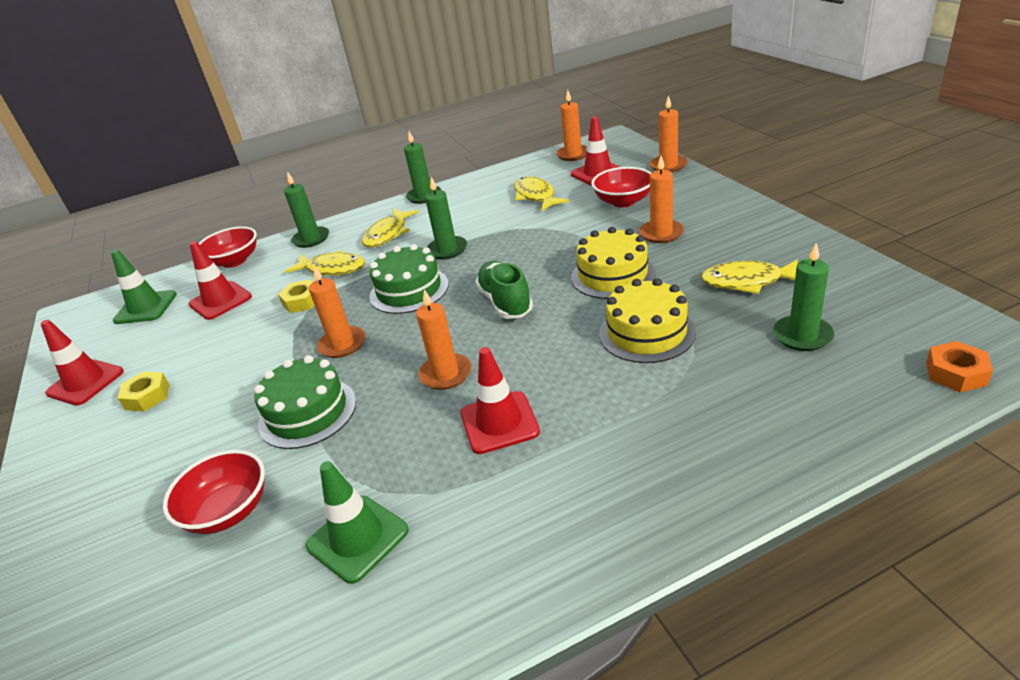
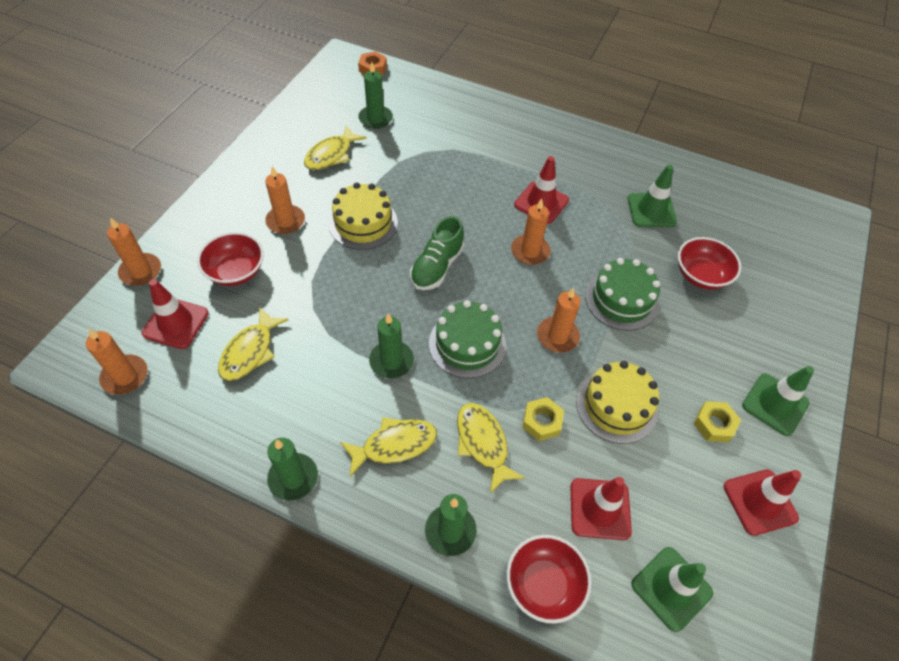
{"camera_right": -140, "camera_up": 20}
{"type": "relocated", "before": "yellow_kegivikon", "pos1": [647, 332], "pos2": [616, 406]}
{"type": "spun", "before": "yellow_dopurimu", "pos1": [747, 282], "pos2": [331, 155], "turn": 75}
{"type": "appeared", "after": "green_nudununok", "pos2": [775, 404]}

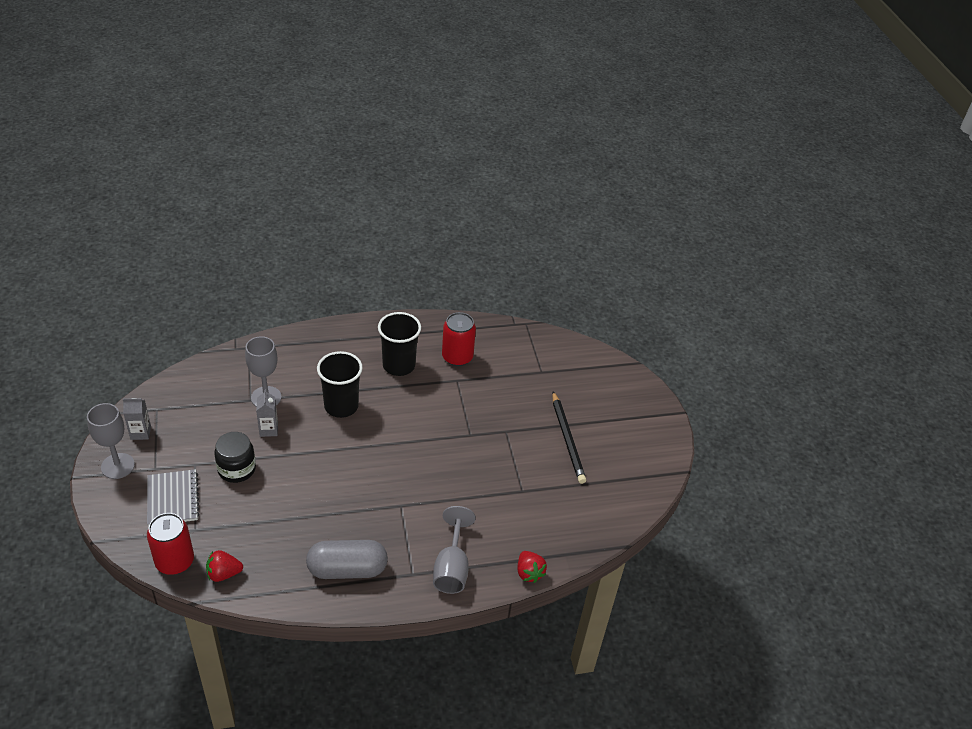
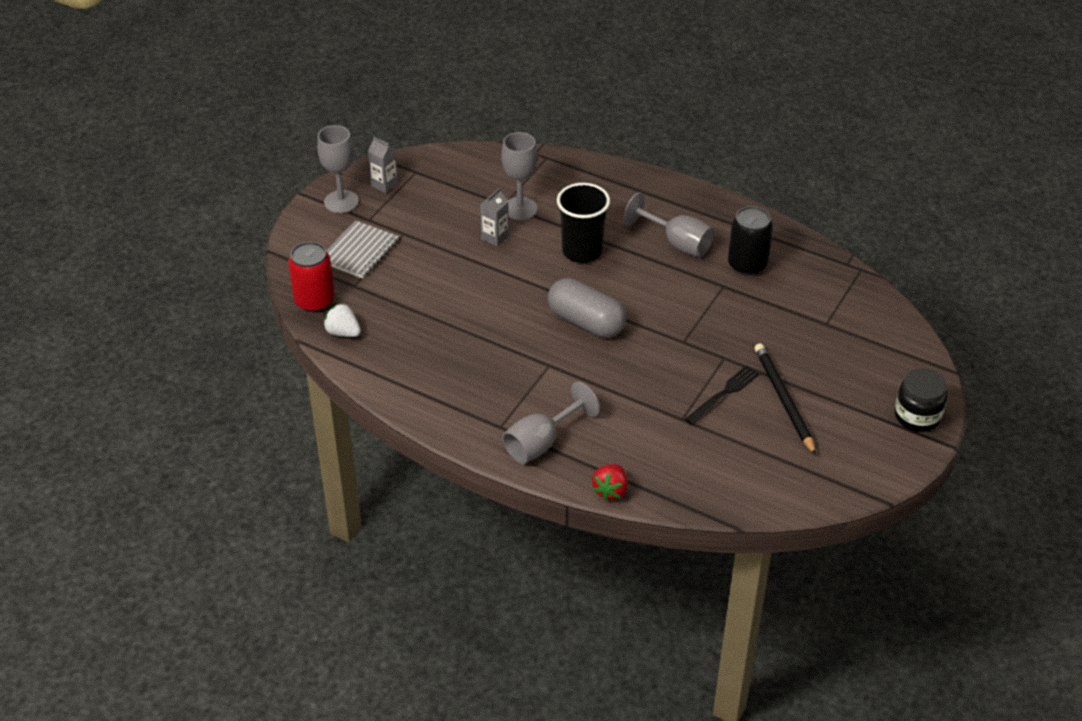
{"camera_right": 45, "camera_up": 0}
{"type": "colour", "before": "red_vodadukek", "after": "white_vodadukek", "pos1": [224, 574], "pos2": [343, 332]}
{"type": "relocated", "before": "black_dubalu", "pos1": [237, 469], "pos2": [917, 416]}
{"type": "relocated", "before": "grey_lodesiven", "pos1": [347, 569], "pos2": [586, 322]}
{"type": "exchanged", "before": "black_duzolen", "after": "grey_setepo", "pos1": [399, 365], "pos2": [677, 243]}
{"type": "colour", "before": "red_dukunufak", "after": "black_dukunufak", "pos1": [457, 357], "pos2": [747, 265]}
{"type": "spun", "before": "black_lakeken", "pos1": [567, 439], "pos2": [783, 400], "turn": 135}
{"type": "appeared", "after": "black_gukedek", "pos2": [723, 394]}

──────────────────────────────

> Exercise aim:
Omitting the pictures, copy each record above exactly as it stands.

> Response area:
{"camera_right": -140, "camera_up": 20}
{"type": "relocated", "before": "yellow_kegivikon", "pos1": [647, 332], "pos2": [616, 406]}
{"type": "spun", "before": "yellow_dopurimu", "pos1": [747, 282], "pos2": [331, 155], "turn": 75}
{"type": "appeared", "after": "green_nudununok", "pos2": [775, 404]}

{"camera_right": 45, "camera_up": 0}
{"type": "colour", "before": "red_vodadukek", "after": "white_vodadukek", "pos1": [224, 574], "pos2": [343, 332]}
{"type": "relocated", "before": "black_dubalu", "pos1": [237, 469], "pos2": [917, 416]}
{"type": "relocated", "before": "grey_lodesiven", "pos1": [347, 569], "pos2": [586, 322]}
{"type": "exchanged", "before": "black_duzolen", "after": "grey_setepo", "pos1": [399, 365], "pos2": [677, 243]}
{"type": "colour", "before": "red_dukunufak", "after": "black_dukunufak", "pos1": [457, 357], "pos2": [747, 265]}
{"type": "spun", "before": "black_lakeken", "pos1": [567, 439], "pos2": [783, 400], "turn": 135}
{"type": "appeared", "after": "black_gukedek", "pos2": [723, 394]}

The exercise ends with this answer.